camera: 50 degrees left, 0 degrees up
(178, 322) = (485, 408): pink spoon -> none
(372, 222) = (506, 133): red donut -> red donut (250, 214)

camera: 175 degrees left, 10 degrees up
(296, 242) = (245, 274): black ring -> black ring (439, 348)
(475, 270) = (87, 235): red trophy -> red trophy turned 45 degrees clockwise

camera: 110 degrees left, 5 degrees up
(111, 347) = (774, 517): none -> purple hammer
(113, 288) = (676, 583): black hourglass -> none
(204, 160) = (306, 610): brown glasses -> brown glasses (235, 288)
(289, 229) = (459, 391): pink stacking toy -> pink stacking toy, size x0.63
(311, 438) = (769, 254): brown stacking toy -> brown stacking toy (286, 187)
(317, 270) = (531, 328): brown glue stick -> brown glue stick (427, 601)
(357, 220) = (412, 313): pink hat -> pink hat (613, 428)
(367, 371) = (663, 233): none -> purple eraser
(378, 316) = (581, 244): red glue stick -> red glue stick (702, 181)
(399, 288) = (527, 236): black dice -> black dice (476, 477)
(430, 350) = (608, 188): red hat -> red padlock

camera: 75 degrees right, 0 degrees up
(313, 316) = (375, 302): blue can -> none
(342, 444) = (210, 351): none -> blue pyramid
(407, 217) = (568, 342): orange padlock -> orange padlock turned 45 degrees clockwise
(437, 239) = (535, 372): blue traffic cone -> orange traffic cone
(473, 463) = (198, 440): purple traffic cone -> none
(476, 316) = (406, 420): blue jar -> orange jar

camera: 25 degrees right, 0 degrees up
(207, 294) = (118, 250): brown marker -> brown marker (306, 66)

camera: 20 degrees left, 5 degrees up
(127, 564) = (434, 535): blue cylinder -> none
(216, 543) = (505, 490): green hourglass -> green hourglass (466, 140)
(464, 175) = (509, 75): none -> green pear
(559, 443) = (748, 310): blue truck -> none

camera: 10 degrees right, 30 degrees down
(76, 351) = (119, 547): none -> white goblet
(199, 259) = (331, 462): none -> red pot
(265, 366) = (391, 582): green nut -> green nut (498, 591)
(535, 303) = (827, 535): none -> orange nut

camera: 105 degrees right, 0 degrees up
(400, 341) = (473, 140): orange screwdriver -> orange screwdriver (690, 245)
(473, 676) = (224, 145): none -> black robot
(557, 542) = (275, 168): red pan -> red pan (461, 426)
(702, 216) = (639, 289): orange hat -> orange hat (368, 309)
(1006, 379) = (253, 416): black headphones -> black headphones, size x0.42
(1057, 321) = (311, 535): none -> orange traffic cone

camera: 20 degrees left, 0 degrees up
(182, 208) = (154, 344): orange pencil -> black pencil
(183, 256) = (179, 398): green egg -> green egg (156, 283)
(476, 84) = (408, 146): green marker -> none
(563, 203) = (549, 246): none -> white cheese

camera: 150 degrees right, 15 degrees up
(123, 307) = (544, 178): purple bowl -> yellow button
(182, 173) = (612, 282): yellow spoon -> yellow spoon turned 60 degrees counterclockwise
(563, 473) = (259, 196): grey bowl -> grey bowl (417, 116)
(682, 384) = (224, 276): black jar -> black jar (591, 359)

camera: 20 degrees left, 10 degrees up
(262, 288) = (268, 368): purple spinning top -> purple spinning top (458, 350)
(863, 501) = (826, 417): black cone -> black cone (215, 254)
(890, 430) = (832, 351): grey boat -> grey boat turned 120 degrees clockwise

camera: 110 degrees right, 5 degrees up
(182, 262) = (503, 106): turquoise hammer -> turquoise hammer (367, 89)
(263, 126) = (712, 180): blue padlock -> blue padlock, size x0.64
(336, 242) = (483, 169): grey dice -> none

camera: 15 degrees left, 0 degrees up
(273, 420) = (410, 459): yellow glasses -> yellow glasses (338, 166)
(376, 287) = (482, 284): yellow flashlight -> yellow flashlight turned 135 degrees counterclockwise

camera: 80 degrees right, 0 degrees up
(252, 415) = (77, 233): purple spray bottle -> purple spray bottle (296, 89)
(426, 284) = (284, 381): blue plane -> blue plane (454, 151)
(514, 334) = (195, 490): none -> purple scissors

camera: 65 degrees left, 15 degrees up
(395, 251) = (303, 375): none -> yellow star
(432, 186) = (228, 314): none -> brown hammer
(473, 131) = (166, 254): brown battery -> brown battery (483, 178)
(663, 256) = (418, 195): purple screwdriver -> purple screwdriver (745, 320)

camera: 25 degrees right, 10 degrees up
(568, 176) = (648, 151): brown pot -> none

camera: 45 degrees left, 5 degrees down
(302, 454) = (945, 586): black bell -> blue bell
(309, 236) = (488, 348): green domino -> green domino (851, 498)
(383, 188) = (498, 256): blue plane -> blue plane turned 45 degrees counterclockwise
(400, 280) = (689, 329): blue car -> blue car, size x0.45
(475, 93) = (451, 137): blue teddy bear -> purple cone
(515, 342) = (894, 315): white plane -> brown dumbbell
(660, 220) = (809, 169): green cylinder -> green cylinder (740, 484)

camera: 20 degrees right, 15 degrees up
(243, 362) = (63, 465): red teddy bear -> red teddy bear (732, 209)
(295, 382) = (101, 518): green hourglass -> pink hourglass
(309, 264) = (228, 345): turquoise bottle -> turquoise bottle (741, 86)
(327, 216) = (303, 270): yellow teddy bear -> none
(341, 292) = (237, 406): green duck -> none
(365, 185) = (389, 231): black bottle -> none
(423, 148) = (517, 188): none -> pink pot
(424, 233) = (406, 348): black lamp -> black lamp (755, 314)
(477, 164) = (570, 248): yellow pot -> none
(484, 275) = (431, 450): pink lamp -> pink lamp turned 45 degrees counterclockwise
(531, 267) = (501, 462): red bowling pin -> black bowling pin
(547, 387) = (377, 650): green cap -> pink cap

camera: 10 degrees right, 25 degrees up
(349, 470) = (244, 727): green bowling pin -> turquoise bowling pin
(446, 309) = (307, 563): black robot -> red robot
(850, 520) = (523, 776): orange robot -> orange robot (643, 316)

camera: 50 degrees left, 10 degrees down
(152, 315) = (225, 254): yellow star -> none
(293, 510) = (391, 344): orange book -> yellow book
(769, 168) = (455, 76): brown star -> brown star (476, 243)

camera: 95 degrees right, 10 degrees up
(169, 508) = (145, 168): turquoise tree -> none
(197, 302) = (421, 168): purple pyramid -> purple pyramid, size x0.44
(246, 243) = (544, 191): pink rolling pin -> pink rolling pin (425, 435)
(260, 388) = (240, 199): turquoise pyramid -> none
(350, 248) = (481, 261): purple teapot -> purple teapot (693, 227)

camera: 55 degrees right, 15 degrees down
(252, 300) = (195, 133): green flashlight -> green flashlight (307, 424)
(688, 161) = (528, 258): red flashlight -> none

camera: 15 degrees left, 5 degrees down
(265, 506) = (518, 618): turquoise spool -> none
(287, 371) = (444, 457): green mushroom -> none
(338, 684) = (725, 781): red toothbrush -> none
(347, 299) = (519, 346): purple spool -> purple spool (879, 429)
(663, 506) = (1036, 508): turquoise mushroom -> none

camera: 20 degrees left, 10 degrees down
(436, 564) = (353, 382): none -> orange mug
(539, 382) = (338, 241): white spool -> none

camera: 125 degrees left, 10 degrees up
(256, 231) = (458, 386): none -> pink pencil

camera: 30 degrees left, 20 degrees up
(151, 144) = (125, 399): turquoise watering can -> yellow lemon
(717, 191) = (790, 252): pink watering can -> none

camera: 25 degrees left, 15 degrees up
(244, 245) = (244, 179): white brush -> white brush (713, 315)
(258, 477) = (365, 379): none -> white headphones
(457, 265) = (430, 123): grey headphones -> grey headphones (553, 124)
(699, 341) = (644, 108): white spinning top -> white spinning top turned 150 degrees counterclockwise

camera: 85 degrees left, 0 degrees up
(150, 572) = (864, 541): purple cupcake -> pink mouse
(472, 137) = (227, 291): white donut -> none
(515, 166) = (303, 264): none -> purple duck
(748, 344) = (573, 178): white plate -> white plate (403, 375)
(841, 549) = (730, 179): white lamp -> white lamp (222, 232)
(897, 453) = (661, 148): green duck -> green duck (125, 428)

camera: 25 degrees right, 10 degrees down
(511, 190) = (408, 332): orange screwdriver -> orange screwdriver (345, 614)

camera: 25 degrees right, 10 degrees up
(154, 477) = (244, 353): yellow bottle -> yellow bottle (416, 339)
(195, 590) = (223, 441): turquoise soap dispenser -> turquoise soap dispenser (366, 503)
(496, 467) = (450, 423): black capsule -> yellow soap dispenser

■ ■ ■ ■ ■ ■ ■

_The problem_:
In the material above, transcribe exactly the lines beginning at the one with "camera: 55 degrees right, 15 degrees down" and ending at the one with "(436, 564) = (353, 382): none -> orange mug", both included.

_Response area_:
camera: 55 degrees right, 15 degrees down
(252, 300) = (195, 133): green flashlight -> green flashlight (307, 424)
(688, 161) = (528, 258): red flashlight -> none

camera: 15 degrees left, 5 degrees down
(265, 506) = (518, 618): turquoise spool -> none
(287, 371) = (444, 457): green mushroom -> none
(338, 684) = (725, 781): red toothbrush -> none
(347, 299) = (519, 346): purple spool -> purple spool (879, 429)
(663, 506) = (1036, 508): turquoise mushroom -> none

camera: 20 degrees left, 10 degrees down
(436, 564) = (353, 382): none -> orange mug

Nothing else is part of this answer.